/---

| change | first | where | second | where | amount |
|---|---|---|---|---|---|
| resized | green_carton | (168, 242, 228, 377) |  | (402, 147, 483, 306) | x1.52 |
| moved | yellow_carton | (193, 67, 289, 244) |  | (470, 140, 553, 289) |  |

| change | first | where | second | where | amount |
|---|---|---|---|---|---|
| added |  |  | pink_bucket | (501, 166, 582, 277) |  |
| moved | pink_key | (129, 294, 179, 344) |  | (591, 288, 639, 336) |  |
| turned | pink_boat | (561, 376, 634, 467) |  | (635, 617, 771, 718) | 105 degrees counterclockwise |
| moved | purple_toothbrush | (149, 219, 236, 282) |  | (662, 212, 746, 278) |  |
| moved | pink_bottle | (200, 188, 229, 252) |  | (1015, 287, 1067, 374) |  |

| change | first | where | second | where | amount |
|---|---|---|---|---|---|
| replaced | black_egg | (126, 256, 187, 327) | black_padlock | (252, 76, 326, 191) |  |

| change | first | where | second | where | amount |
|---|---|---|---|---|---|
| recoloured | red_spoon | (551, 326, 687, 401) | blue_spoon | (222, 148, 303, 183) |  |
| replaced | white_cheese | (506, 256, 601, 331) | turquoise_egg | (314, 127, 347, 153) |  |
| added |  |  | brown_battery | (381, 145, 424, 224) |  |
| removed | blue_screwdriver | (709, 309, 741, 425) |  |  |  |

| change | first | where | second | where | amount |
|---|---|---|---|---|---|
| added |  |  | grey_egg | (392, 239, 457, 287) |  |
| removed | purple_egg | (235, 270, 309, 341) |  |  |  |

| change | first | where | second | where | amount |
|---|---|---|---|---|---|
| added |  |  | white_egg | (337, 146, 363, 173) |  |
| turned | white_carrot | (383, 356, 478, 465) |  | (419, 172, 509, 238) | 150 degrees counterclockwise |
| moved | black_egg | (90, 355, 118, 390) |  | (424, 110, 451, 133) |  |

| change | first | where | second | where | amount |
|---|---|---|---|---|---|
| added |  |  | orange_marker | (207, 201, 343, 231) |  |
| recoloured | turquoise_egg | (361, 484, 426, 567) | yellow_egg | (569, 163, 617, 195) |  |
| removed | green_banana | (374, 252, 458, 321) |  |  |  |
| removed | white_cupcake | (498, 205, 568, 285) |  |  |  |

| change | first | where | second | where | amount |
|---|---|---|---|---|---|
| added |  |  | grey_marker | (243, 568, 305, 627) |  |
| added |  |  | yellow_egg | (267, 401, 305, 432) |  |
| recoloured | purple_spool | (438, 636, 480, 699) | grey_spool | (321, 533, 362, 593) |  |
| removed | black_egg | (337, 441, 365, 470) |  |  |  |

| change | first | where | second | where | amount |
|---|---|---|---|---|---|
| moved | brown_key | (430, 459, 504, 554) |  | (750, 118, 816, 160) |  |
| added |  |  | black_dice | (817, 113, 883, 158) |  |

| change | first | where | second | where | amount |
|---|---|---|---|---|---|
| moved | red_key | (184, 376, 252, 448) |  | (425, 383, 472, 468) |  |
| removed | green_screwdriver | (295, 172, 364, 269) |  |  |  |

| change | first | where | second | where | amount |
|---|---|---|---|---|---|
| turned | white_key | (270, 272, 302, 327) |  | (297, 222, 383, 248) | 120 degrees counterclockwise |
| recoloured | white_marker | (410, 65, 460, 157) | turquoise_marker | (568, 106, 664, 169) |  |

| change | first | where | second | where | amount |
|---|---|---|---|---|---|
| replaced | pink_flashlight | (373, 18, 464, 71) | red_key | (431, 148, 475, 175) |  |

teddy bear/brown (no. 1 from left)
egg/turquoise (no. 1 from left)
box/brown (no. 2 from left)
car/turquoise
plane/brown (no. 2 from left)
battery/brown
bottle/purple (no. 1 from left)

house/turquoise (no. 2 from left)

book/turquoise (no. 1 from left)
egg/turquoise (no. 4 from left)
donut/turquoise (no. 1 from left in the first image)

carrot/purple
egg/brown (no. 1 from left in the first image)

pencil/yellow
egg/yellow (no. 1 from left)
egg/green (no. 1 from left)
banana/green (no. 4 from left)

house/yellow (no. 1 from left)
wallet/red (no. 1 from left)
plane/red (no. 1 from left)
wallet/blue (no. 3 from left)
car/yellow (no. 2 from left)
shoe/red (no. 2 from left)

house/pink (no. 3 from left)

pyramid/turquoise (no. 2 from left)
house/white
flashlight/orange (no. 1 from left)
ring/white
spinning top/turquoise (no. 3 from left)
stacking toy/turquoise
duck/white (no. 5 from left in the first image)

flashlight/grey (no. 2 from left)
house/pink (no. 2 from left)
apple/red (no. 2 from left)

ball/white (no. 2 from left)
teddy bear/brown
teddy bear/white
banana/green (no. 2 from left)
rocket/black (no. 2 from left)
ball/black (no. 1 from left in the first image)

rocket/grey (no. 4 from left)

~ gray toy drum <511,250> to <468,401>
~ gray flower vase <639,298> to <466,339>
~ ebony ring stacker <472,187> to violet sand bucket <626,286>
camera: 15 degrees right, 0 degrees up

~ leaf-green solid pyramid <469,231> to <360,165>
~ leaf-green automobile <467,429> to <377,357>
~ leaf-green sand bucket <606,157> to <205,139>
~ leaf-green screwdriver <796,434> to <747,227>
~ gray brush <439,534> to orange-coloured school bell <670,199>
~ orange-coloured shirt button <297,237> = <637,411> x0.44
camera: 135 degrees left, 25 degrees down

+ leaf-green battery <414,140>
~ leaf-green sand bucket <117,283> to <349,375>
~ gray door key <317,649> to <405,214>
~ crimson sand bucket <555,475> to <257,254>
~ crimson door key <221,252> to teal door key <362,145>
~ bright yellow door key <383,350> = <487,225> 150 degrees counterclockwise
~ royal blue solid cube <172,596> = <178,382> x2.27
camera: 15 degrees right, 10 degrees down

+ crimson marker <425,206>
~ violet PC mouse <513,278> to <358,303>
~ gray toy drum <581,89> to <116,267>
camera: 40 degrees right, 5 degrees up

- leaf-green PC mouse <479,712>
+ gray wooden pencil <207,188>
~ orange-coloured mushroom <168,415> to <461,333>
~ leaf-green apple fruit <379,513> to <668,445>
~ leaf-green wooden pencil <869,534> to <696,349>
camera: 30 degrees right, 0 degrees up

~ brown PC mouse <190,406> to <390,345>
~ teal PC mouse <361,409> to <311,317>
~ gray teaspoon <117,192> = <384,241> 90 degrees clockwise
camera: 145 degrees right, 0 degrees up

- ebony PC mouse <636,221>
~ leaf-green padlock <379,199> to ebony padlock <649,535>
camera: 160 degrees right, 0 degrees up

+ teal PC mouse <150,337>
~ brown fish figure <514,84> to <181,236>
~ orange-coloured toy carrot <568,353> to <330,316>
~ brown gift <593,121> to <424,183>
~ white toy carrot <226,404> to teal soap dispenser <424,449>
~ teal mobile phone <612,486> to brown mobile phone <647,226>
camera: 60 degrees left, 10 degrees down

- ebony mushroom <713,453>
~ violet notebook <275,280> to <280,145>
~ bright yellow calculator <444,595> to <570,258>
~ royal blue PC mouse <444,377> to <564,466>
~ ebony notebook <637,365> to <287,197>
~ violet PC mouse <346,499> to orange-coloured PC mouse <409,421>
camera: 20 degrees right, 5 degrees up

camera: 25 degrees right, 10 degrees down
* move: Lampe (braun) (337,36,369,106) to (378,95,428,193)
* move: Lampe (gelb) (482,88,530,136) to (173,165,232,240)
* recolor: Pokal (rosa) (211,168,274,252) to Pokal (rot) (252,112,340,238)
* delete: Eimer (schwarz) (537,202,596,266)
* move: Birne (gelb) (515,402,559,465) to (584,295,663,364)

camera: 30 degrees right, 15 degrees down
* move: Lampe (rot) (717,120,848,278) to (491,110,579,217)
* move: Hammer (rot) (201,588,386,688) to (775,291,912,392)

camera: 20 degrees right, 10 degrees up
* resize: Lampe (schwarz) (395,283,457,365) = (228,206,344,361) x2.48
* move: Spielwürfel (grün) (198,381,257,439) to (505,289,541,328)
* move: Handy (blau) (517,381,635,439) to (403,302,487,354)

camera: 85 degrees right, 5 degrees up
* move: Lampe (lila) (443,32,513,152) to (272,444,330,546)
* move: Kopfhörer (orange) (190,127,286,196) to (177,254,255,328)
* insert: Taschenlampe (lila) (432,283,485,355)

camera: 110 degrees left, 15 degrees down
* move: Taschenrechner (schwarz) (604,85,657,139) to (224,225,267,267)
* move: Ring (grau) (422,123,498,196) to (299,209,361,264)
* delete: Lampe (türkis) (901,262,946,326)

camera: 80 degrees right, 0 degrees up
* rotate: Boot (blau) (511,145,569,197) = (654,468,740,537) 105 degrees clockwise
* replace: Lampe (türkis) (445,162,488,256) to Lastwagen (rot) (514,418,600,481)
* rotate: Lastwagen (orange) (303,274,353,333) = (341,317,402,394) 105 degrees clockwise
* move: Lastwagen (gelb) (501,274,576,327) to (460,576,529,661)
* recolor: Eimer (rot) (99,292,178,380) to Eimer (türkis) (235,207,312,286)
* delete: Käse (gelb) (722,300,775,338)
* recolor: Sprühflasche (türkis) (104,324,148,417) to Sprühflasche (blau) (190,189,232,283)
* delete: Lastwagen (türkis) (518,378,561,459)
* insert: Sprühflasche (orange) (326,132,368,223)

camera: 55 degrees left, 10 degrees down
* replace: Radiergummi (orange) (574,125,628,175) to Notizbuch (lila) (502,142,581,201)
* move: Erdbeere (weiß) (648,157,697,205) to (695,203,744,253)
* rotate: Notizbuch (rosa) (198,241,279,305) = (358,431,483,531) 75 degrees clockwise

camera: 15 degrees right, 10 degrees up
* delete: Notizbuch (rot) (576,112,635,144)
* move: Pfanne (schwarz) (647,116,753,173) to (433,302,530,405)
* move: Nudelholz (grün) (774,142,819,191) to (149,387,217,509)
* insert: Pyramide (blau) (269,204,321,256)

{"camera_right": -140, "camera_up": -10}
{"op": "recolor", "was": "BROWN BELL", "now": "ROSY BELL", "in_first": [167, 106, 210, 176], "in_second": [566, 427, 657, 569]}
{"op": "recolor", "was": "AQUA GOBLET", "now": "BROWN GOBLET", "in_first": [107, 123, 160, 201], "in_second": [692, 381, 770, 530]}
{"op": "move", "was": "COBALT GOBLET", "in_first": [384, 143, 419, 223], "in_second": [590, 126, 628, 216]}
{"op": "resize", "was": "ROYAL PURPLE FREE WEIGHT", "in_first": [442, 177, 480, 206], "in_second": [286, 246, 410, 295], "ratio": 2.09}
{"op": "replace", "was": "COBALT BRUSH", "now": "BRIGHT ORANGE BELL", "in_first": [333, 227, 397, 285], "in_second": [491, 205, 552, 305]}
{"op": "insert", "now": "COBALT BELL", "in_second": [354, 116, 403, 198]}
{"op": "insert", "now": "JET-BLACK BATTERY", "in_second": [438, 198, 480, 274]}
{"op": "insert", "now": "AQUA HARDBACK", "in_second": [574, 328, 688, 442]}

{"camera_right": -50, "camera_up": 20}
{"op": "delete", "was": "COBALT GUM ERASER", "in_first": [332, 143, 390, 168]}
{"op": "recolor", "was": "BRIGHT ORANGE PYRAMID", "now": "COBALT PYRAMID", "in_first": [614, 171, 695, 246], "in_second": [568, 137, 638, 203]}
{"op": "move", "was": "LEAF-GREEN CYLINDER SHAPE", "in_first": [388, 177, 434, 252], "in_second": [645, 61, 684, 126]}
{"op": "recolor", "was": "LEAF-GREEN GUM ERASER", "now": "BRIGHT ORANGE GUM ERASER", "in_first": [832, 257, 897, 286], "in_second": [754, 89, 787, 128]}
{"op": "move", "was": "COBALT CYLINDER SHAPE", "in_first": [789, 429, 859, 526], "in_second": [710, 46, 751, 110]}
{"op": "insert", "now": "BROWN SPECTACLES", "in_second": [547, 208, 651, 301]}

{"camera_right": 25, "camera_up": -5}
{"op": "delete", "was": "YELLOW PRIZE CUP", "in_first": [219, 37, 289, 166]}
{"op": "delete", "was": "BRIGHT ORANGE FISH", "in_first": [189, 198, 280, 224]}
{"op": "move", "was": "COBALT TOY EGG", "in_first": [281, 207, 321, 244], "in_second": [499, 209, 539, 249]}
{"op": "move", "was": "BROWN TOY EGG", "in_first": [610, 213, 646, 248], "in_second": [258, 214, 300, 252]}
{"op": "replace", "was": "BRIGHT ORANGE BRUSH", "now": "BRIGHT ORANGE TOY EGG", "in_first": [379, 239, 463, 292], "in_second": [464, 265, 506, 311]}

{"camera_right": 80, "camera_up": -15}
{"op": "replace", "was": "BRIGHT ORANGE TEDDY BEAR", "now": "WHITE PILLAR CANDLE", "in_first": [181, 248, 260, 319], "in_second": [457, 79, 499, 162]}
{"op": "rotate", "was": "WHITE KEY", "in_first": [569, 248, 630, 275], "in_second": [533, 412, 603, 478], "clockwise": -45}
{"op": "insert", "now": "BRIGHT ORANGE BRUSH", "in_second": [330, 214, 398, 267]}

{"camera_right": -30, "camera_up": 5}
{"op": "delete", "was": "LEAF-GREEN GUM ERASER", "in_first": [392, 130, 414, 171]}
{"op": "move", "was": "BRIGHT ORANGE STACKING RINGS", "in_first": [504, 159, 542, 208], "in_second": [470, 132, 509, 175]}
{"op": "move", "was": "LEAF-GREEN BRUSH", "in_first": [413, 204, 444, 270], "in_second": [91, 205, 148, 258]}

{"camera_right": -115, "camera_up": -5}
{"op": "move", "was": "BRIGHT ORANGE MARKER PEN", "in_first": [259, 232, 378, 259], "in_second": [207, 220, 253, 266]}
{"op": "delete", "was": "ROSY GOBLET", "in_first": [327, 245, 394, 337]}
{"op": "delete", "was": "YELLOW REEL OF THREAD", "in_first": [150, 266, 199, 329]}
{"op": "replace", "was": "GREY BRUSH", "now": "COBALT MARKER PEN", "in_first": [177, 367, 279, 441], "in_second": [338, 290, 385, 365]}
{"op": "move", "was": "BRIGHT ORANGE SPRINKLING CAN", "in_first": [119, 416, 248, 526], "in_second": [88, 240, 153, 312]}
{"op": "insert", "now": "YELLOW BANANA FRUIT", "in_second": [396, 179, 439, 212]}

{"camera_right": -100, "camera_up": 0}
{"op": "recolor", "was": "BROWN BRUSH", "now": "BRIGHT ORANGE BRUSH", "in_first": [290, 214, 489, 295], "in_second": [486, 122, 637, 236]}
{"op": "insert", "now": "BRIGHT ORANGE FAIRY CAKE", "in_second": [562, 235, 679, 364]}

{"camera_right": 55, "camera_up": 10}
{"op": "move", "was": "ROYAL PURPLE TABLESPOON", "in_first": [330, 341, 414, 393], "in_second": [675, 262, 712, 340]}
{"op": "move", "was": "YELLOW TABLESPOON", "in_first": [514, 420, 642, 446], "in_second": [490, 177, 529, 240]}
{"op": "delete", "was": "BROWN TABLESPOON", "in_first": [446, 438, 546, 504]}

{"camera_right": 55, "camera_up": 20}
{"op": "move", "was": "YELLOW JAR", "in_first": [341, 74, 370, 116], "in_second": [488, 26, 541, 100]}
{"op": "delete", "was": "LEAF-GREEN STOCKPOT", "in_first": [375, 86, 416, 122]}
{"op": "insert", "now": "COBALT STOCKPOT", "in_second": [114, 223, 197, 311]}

\---

Try it: In the listing above, locate the line containing "Pokal (rot) (252,112,340,238)" and the line containing "Eimer (schwarz) (537,202,596,266)". Extract those two lines and every line between them, exactly as written, and only those.

Exercise solution:
* recolor: Pokal (rosa) (211,168,274,252) to Pokal (rot) (252,112,340,238)
* delete: Eimer (schwarz) (537,202,596,266)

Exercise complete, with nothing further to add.